• **Your objective**
Take every line from the listing below that contains "moved".

• **Exercise input**
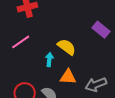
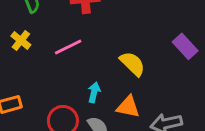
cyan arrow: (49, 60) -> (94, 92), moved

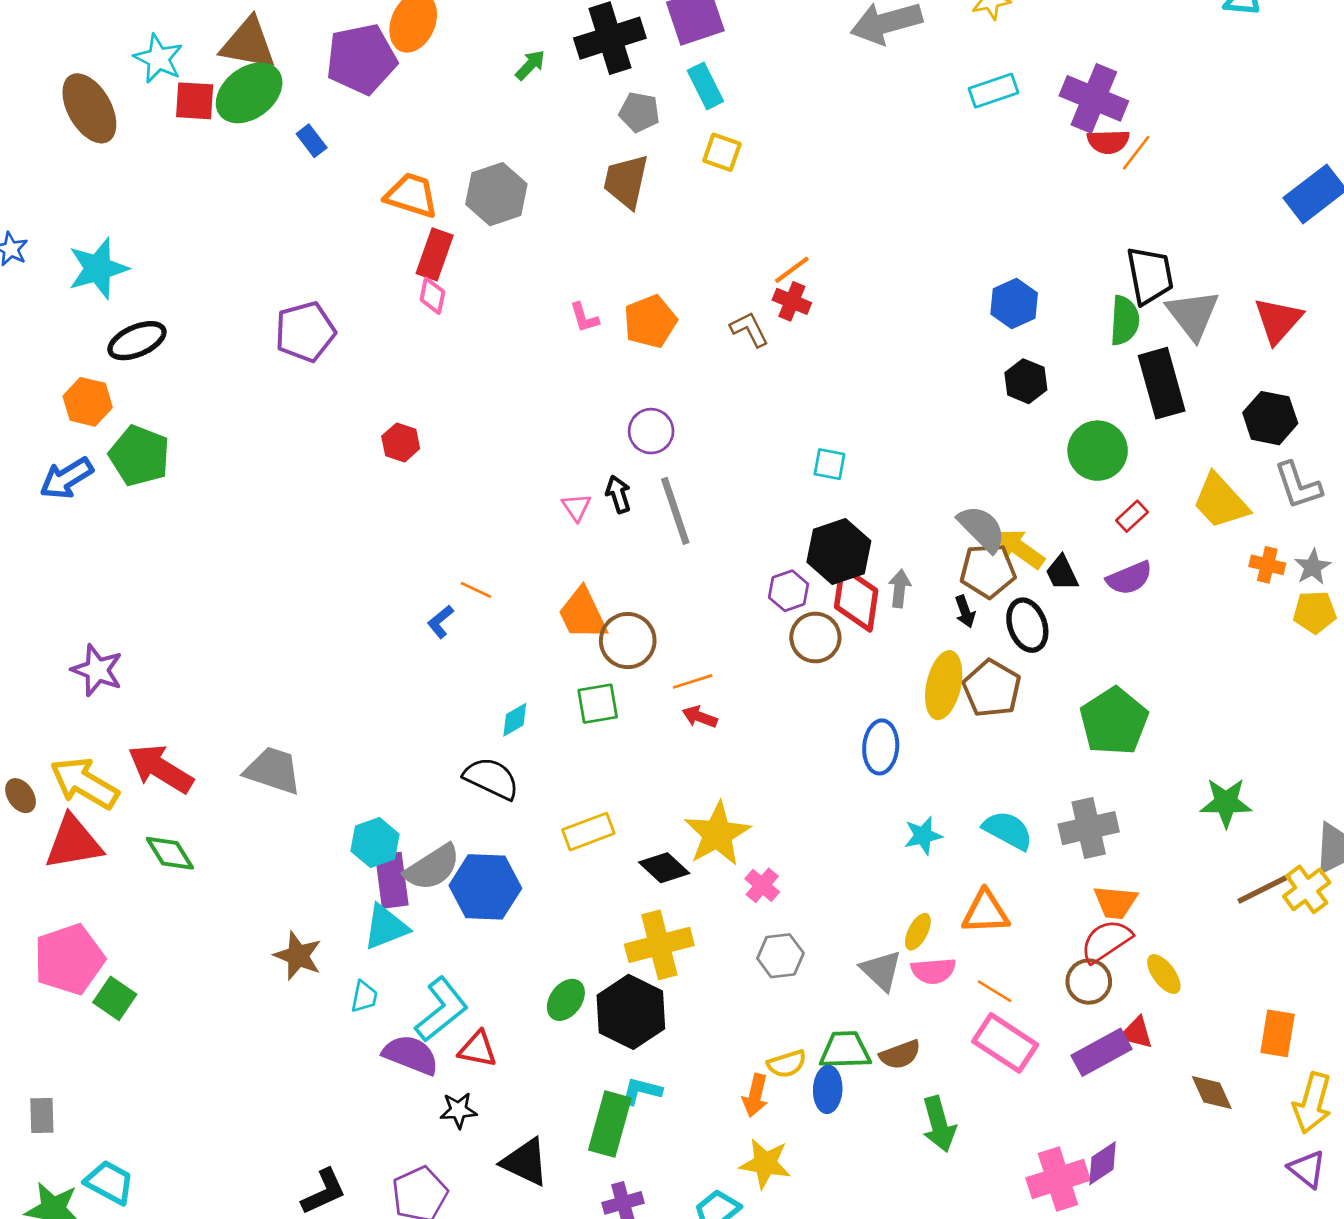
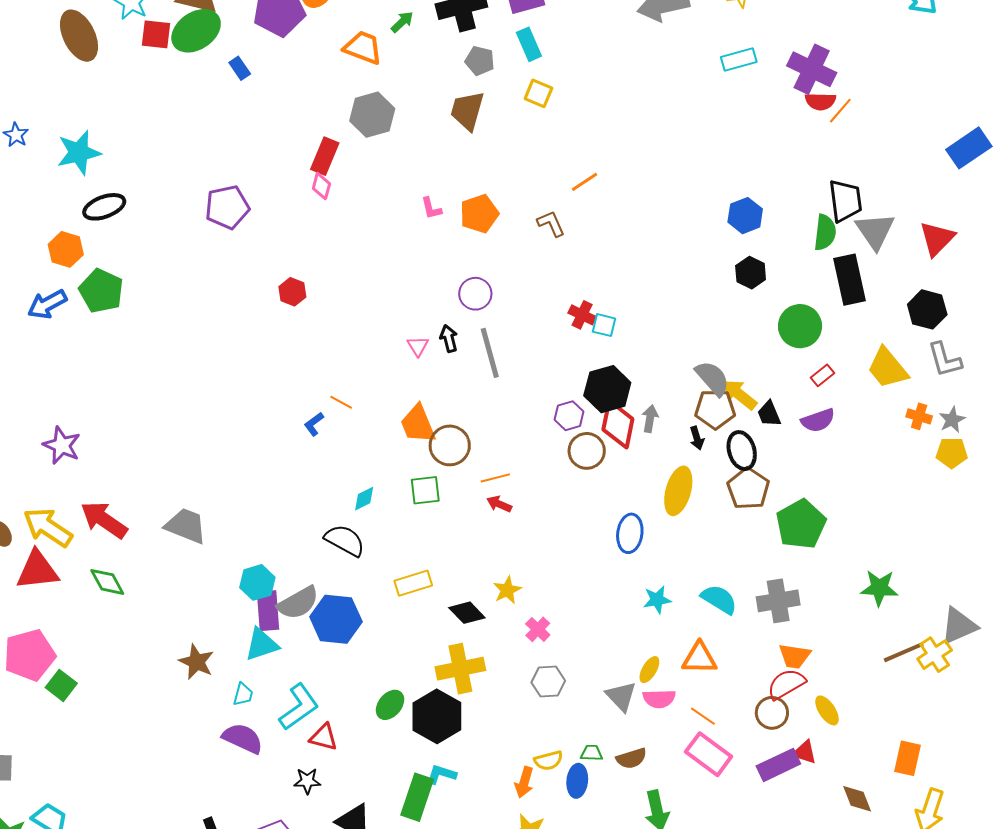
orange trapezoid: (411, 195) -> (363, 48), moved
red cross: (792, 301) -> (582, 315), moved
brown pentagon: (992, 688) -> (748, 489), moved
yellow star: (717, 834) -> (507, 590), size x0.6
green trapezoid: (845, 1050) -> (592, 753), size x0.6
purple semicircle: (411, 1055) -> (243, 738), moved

• **Response below**
cyan arrow: (49, 60) -> (94, 92), moved
orange trapezoid: (411, 195) -> (363, 48), moved
red cross: (792, 301) -> (582, 315), moved
brown pentagon: (992, 688) -> (748, 489), moved
purple semicircle: (411, 1055) -> (243, 738), moved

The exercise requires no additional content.